TASK TO CARRY OUT - Report how many lines below contain the word "tort". Give only the number.

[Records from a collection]
──────

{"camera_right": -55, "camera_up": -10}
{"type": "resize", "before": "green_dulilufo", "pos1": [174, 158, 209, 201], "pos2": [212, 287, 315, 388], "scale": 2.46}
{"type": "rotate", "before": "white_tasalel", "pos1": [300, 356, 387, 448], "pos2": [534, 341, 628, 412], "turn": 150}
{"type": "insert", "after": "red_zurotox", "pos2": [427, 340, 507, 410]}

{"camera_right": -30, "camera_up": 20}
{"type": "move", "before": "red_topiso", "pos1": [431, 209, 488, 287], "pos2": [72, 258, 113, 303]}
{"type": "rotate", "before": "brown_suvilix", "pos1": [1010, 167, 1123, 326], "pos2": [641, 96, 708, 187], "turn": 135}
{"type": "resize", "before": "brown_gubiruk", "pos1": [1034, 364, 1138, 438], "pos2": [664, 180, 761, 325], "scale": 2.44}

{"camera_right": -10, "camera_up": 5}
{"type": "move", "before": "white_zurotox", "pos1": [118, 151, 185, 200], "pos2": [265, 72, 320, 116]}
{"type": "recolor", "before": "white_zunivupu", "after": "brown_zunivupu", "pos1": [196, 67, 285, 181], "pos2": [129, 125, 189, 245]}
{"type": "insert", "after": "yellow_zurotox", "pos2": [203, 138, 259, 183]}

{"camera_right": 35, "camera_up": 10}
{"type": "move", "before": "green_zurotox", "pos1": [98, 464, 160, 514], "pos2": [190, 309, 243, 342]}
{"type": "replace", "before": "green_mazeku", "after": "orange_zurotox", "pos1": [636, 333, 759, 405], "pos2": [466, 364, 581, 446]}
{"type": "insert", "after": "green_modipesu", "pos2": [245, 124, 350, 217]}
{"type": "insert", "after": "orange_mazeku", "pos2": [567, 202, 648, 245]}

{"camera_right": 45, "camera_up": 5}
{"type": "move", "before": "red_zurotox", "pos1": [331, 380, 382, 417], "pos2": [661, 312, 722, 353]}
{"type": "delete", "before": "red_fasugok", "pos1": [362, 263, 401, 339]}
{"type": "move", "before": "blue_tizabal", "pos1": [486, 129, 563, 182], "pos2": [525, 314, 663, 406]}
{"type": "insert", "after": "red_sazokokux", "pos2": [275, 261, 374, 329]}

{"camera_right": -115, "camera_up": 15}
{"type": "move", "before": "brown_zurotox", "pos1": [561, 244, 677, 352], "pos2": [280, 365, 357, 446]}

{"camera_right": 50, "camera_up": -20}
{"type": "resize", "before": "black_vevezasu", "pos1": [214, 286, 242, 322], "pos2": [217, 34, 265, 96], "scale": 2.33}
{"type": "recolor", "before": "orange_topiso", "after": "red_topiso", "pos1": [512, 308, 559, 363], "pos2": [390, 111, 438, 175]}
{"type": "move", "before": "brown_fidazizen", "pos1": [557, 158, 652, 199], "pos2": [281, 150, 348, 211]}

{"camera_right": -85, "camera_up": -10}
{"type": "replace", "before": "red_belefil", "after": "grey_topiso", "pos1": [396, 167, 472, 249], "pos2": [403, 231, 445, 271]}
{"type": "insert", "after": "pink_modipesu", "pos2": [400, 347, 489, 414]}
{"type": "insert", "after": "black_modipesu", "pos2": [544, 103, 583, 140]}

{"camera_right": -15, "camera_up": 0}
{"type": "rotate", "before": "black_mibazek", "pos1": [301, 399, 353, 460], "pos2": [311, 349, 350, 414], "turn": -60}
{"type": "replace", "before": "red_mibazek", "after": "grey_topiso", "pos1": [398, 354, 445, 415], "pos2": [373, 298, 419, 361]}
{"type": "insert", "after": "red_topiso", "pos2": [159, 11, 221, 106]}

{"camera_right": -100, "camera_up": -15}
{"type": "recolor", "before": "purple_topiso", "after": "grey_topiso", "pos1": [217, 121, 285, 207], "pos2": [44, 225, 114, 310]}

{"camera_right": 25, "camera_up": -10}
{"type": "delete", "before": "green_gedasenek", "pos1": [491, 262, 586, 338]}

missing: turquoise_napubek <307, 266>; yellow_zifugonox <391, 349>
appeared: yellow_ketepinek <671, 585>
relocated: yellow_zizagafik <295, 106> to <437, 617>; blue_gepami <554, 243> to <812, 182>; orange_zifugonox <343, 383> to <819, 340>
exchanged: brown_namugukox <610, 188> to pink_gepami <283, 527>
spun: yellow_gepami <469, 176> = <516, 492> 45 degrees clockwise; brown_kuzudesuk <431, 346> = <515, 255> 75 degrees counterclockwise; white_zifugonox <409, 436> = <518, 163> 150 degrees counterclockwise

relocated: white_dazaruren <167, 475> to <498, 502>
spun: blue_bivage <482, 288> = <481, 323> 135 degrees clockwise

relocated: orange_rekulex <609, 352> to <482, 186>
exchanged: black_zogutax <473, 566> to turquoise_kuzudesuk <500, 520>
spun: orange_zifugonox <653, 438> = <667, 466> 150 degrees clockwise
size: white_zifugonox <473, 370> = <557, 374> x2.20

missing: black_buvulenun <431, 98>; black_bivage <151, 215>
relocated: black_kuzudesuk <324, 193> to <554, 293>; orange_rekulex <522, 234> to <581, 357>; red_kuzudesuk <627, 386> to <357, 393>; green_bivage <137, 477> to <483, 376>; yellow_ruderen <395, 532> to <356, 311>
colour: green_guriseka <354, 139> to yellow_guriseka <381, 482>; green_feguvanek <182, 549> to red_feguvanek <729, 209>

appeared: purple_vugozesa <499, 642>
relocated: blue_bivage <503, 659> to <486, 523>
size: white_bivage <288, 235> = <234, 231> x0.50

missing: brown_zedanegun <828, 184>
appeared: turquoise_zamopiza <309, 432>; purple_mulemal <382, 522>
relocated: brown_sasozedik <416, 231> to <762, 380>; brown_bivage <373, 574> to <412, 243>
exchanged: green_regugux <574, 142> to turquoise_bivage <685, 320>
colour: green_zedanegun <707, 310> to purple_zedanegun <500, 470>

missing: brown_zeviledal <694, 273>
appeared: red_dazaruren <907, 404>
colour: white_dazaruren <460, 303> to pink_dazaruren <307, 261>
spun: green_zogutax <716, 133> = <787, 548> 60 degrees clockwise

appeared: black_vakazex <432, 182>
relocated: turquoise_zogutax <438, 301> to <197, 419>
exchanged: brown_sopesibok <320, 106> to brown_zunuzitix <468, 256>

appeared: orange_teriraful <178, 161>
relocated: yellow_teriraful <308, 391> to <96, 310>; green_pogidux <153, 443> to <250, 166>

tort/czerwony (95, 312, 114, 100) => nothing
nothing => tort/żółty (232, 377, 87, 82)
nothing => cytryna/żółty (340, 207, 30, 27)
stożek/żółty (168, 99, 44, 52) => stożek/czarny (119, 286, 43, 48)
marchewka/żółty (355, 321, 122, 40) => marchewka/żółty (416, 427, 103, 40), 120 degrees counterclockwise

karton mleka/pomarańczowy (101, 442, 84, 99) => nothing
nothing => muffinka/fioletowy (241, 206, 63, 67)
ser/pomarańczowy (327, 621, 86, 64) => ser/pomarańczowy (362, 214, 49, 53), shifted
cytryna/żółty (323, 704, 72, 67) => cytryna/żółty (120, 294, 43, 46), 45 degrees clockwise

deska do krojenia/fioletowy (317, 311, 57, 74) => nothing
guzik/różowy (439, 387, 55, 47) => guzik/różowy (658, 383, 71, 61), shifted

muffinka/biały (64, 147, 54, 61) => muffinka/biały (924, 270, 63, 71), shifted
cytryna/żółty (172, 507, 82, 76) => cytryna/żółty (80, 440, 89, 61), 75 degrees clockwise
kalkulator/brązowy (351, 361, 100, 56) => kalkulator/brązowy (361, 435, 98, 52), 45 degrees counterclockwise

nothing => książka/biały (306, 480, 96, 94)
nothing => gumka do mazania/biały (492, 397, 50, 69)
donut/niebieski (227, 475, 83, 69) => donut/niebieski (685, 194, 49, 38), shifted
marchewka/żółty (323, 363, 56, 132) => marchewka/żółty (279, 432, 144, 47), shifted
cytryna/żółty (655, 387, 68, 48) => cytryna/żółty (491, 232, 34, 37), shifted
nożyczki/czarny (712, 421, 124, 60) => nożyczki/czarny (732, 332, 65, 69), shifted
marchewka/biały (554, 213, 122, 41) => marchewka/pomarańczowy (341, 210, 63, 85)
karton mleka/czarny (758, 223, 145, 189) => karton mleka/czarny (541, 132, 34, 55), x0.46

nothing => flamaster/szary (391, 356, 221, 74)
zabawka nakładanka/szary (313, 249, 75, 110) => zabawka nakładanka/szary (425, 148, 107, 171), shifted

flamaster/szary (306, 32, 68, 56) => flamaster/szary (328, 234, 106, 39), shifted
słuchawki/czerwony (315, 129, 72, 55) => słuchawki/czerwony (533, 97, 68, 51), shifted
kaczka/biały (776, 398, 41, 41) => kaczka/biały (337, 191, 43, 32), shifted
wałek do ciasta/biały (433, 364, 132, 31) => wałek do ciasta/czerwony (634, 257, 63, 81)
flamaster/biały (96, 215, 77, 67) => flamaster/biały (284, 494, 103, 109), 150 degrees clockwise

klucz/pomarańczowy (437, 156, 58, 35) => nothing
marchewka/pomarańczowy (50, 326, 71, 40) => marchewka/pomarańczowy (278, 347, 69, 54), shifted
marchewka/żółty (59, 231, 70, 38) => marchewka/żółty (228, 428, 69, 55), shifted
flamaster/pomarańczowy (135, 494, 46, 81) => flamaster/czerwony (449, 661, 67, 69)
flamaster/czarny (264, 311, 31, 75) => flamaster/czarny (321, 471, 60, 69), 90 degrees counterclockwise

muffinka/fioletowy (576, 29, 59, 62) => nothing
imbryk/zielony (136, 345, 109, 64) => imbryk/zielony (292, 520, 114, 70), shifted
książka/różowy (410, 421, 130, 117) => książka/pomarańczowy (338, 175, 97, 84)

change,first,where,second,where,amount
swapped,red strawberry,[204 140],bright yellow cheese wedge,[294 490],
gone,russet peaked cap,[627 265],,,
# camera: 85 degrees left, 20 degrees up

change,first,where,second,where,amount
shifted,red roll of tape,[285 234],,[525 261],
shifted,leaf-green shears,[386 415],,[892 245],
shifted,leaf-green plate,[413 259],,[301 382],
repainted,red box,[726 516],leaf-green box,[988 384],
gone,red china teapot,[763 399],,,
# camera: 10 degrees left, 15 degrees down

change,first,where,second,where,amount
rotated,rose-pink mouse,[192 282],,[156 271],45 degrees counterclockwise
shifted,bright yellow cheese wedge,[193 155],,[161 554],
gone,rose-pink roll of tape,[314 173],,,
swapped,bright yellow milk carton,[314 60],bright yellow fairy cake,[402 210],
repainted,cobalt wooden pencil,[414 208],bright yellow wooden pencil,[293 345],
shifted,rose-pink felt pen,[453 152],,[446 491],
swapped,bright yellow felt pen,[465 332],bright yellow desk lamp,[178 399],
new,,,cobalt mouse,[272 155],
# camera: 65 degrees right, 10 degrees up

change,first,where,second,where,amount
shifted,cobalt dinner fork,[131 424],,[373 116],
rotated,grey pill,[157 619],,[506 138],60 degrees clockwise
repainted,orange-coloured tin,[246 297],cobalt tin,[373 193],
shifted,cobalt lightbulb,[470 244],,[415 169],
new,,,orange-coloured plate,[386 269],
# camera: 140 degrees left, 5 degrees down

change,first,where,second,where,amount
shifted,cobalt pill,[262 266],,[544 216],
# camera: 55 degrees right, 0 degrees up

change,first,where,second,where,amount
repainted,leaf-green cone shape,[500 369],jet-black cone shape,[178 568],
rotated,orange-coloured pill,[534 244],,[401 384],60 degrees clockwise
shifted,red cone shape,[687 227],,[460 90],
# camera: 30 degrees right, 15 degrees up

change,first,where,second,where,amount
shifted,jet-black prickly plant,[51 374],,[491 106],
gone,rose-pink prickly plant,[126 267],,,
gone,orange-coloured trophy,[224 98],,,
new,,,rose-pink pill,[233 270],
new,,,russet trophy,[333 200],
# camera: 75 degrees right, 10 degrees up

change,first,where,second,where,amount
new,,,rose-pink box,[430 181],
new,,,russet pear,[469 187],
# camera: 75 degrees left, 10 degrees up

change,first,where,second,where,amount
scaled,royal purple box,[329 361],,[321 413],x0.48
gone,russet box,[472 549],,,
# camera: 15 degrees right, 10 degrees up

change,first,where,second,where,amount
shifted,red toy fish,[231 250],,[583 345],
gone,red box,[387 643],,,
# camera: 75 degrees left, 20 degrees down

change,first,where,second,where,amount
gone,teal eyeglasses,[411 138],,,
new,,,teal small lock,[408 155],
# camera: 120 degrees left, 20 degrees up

──────

ANSWER SPACE - 2